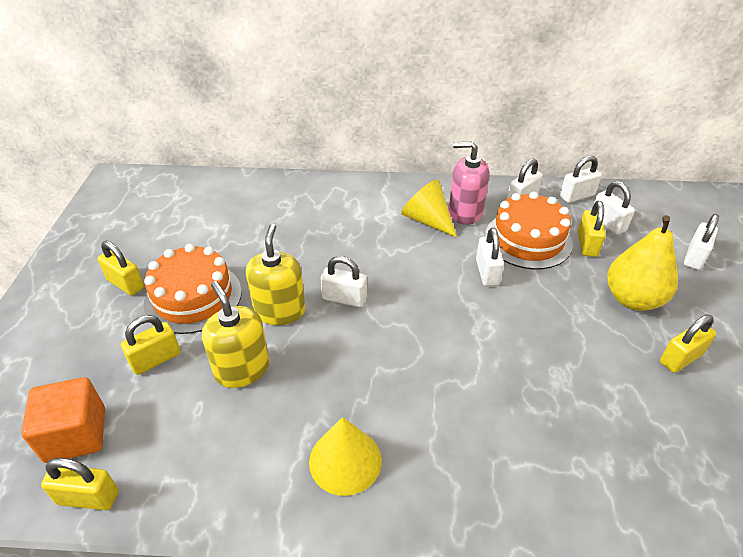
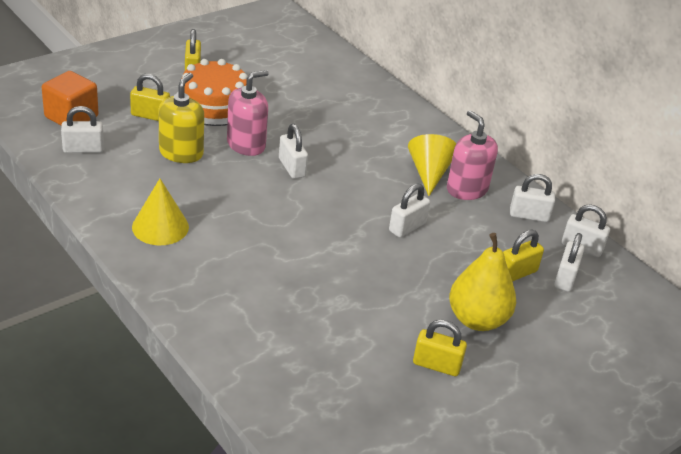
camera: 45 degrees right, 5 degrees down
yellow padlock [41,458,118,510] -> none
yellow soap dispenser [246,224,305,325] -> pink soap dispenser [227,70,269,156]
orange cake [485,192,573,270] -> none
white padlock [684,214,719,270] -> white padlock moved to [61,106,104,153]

_ _ _ _

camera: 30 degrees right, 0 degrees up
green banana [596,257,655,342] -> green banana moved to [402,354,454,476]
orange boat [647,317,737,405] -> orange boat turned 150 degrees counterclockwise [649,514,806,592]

_ _ _ _

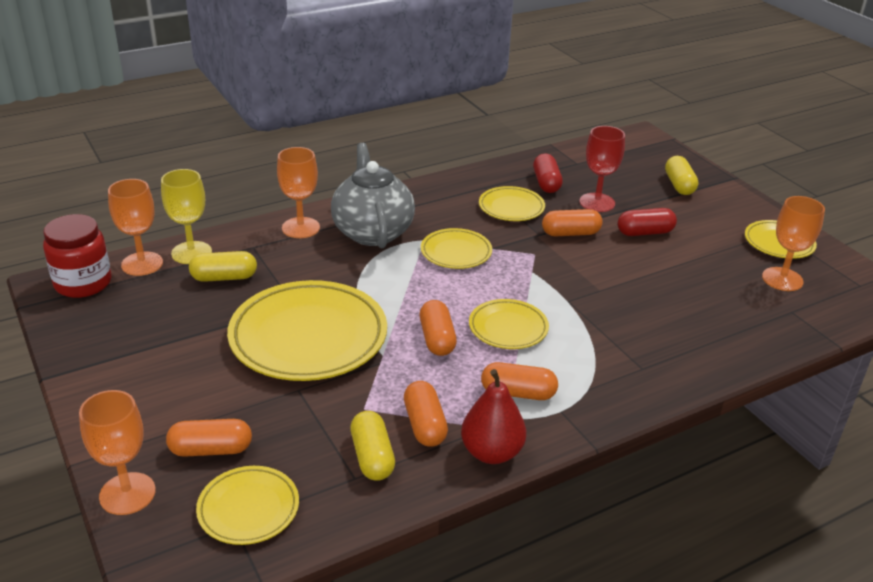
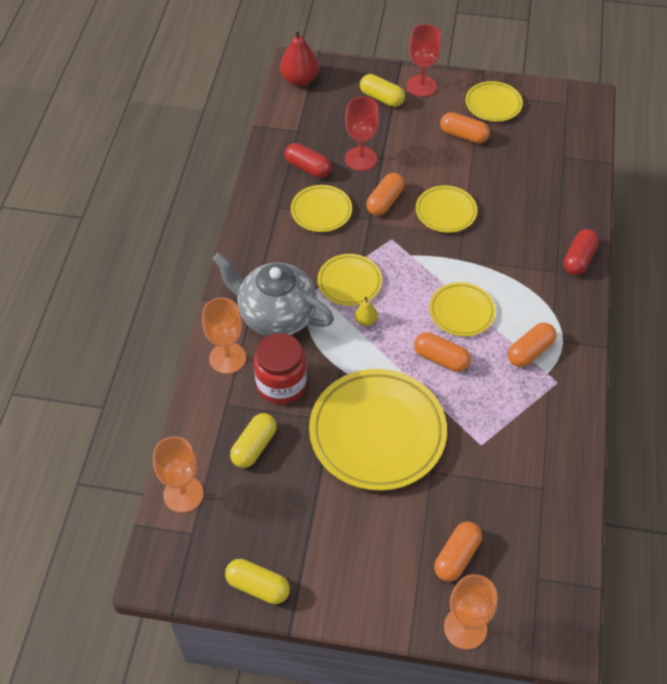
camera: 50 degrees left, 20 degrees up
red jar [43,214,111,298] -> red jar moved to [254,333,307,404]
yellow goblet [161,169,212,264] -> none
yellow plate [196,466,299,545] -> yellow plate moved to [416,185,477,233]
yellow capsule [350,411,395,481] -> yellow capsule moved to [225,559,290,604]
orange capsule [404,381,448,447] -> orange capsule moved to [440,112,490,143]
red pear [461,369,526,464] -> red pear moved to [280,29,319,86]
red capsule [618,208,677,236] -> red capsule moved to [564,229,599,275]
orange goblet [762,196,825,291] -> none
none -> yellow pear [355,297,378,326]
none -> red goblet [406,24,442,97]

_ _ _ _

### Work item
The string "none" appears in some lines of the material. Report how many, and nothing more.

### Result of the task
6